_Exercise requirements:_ Make an exact copy of all the records, one that contains none of the pictures.
··· Input data
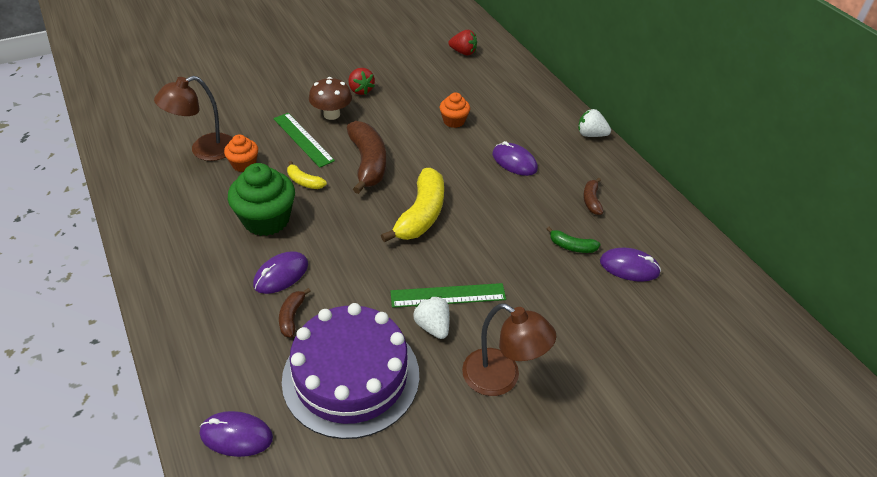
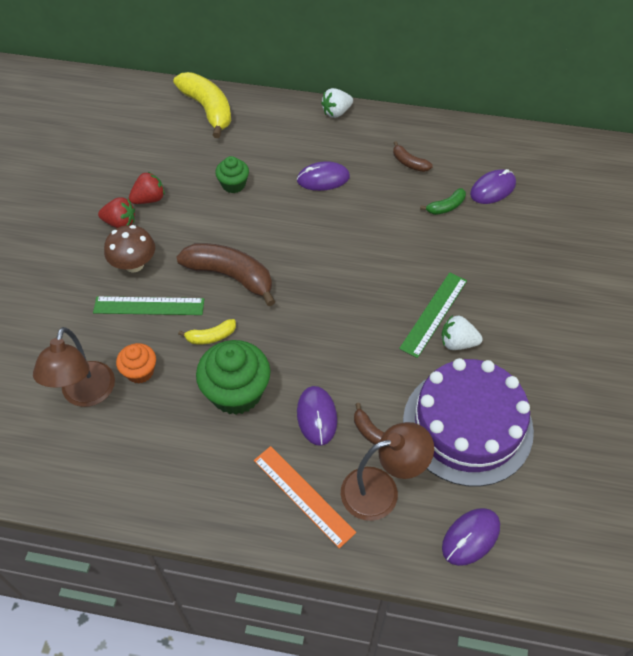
camera: 50 degrees left, 10 degrees up
(202, 304) = (303, 496): none -> orange ruler
(421, 215) = (330, 277): yellow banana -> yellow banana (208, 109)
(454, 121) = (233, 184): orange cupcake -> green cupcake
(463, 52) = (144, 119): red strawberry -> red strawberry (149, 199)
(501, 378) = (537, 331): brown lamp -> brown lamp (381, 490)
······
_Solved problem:_
camera: 50 degrees left, 10 degrees up
(202, 304) = (303, 496): none -> orange ruler
(421, 215) = (330, 277): yellow banana -> yellow banana (208, 109)
(454, 121) = (233, 184): orange cupcake -> green cupcake
(463, 52) = (144, 119): red strawberry -> red strawberry (149, 199)
(501, 378) = (537, 331): brown lamp -> brown lamp (381, 490)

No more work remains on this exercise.